Dataset records:
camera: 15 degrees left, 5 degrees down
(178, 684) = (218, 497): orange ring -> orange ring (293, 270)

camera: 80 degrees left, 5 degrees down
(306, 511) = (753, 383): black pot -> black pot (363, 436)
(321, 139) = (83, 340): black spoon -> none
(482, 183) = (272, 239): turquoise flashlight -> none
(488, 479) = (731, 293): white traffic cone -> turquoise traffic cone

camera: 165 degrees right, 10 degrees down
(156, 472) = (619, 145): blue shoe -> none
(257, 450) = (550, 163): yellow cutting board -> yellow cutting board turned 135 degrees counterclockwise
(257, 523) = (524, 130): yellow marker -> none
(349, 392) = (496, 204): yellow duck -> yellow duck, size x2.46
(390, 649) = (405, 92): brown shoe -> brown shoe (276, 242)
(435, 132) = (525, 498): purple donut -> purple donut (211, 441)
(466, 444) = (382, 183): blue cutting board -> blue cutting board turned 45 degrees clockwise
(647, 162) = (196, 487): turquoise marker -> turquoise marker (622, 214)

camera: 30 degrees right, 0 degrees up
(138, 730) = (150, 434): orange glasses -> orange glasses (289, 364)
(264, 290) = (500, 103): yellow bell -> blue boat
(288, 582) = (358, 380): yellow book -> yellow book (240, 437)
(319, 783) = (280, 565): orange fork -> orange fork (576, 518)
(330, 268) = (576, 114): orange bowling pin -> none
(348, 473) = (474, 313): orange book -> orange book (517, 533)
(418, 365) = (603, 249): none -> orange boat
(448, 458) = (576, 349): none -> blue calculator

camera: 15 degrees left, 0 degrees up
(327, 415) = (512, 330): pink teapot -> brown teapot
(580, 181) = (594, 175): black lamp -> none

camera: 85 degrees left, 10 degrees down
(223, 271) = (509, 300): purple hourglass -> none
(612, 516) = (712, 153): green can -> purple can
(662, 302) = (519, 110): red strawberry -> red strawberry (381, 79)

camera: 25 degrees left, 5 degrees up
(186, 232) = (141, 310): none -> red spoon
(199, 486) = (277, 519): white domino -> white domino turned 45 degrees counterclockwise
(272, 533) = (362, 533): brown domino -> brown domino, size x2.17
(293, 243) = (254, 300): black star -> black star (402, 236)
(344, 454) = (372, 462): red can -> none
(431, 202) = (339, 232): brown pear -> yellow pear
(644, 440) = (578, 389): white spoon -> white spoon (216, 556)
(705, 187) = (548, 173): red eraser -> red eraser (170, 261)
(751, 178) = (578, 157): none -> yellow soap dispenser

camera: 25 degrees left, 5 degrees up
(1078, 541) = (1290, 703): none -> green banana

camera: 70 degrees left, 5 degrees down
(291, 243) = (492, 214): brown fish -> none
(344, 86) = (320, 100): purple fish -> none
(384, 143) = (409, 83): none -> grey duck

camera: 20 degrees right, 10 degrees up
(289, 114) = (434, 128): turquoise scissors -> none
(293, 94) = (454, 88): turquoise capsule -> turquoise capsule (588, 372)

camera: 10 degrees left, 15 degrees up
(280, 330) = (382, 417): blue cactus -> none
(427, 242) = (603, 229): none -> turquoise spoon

• [WHAT TO WORK ON] Keep to the lines above, from the first one through the line where "(156, 472) = (619, 145): blue shoe -> none" appears, and copy them exactly.

• [WRITTEN RESPONSE]
camera: 15 degrees left, 5 degrees down
(178, 684) = (218, 497): orange ring -> orange ring (293, 270)

camera: 80 degrees left, 5 degrees down
(306, 511) = (753, 383): black pot -> black pot (363, 436)
(321, 139) = (83, 340): black spoon -> none
(482, 183) = (272, 239): turquoise flashlight -> none
(488, 479) = (731, 293): white traffic cone -> turquoise traffic cone

camera: 165 degrees right, 10 degrees down
(156, 472) = (619, 145): blue shoe -> none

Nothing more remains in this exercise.